Data extracted from a collection
--------------------------------

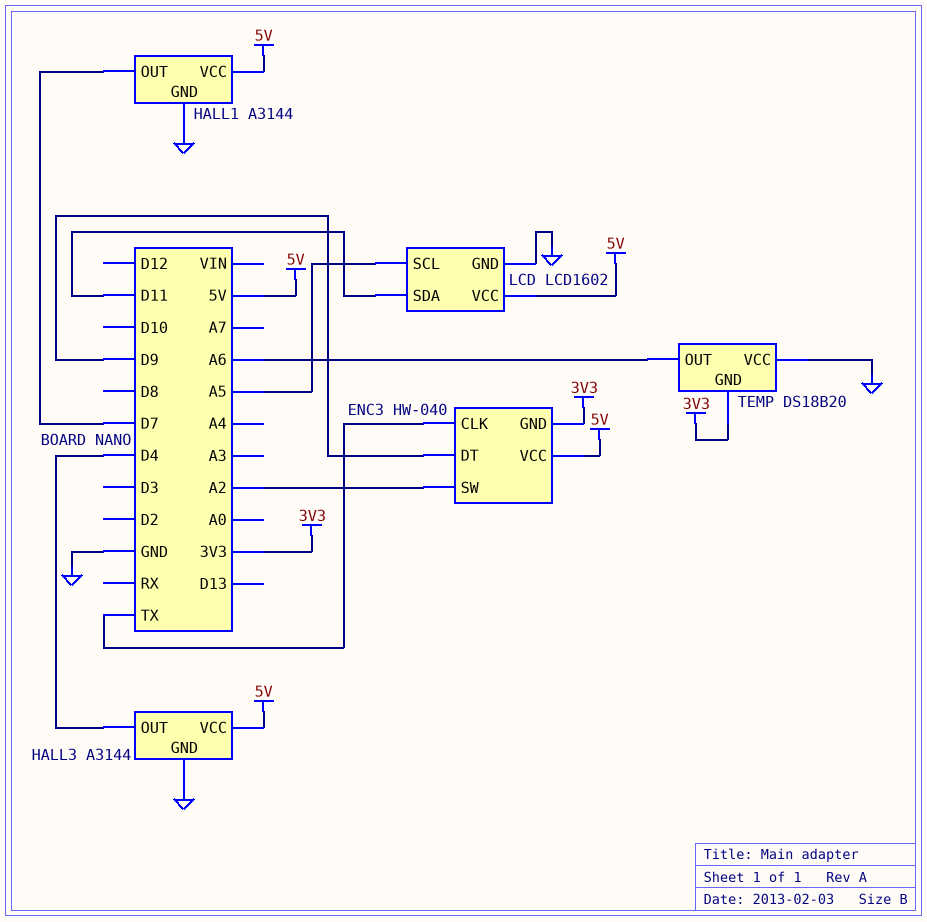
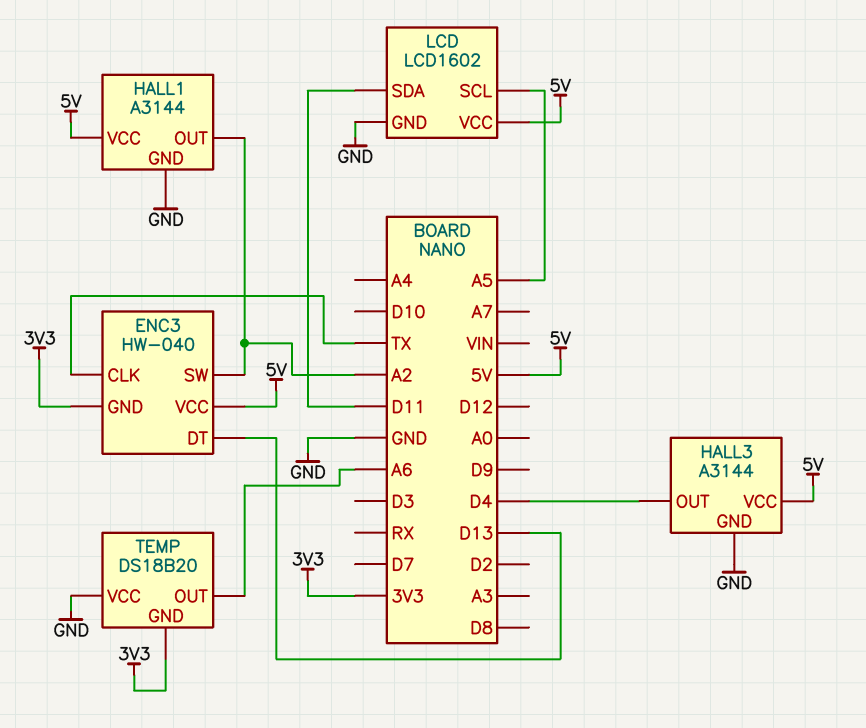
ENC3 pin DT: D9 -> D13
HALL1 pin OUT: D7 -> A2

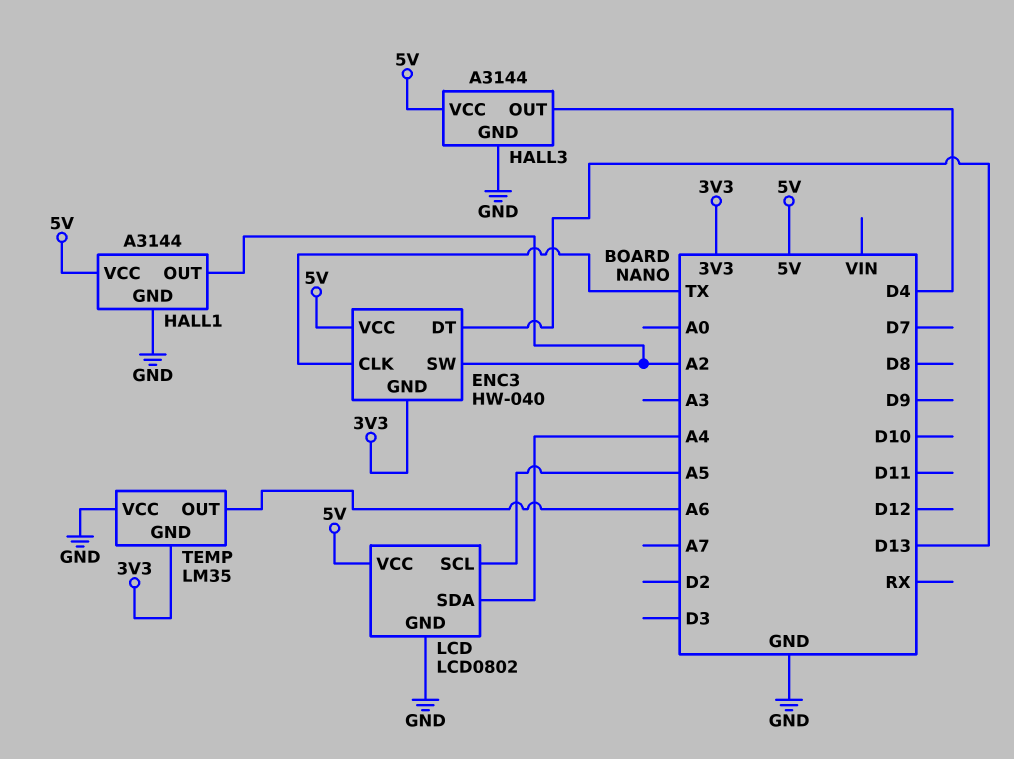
LCD: LCD1602 -> LCD0802
LCD pin SDA: D11 -> A4
TEMP: DS18B20 -> LM35

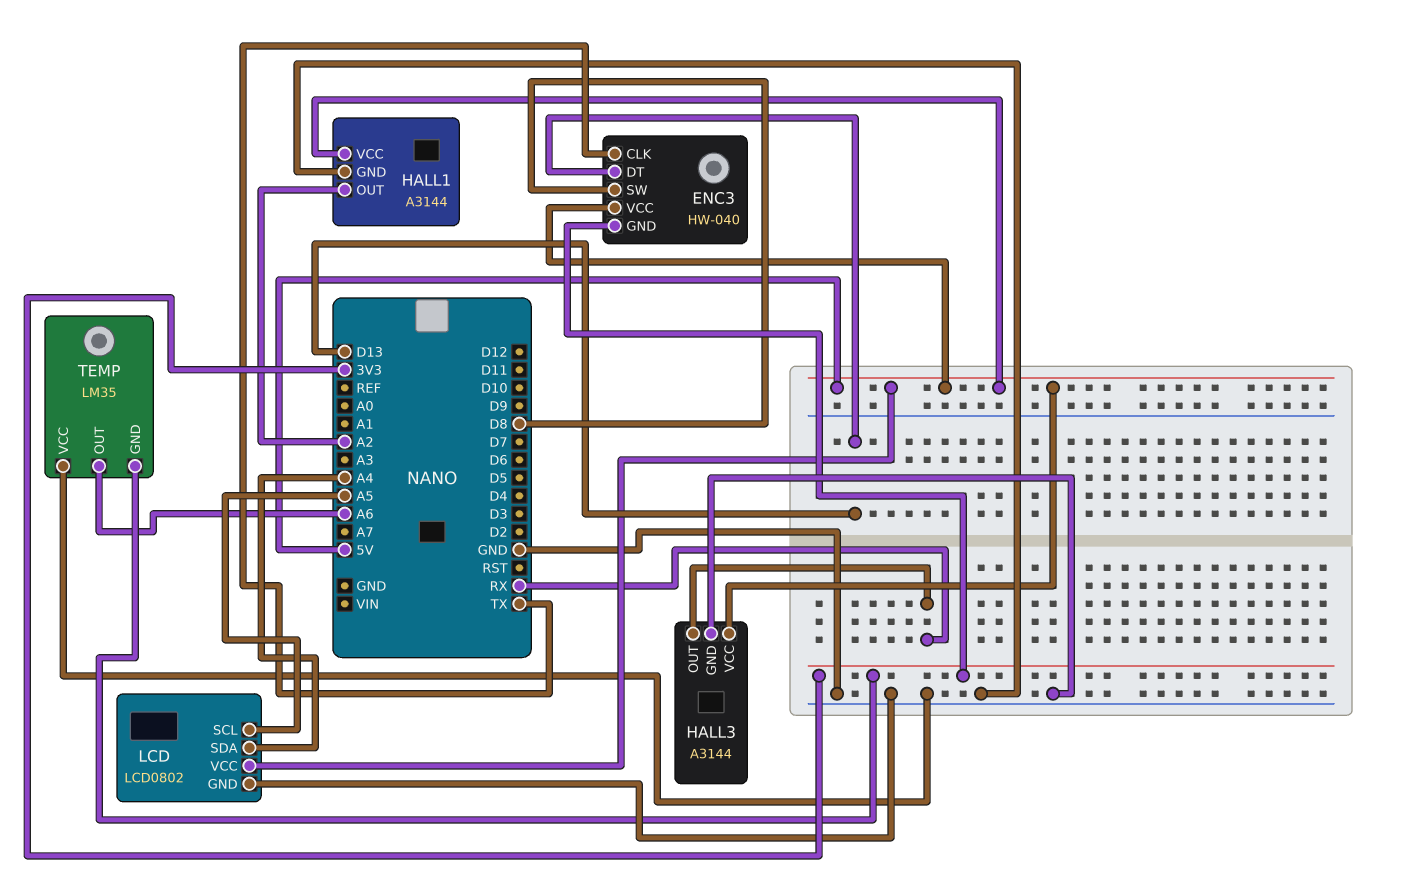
ENC3 pin SW: A2 -> D8
HALL3 pin OUT: D4 -> RX

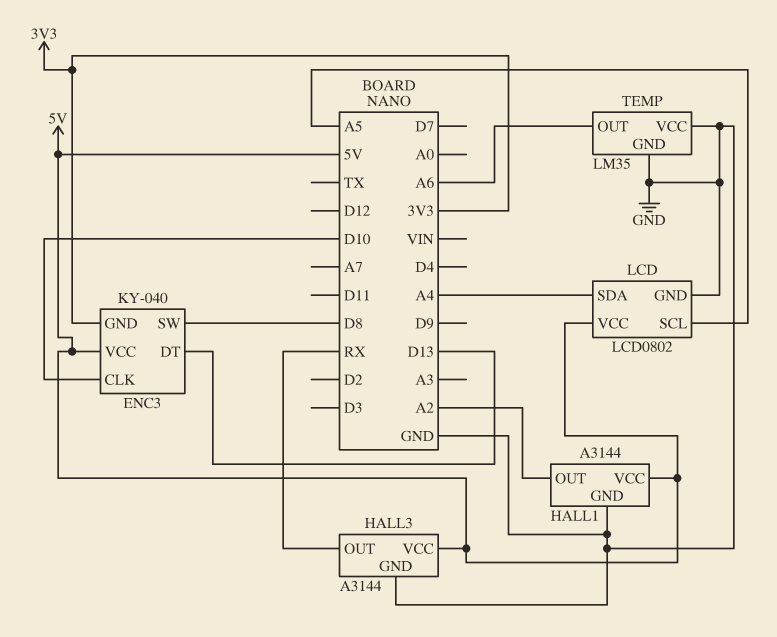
ENC3: HW-040 -> KY-040
ENC3 pin CLK: TX -> D10
TEMP pin GND: 3V3 -> GND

--------------------------------

WHAT TO WORK ON ::
Check each line in the records for the word "TEMP" and say how many have it, with nothing else.

SOLUTION FOR THIS TASK ::
2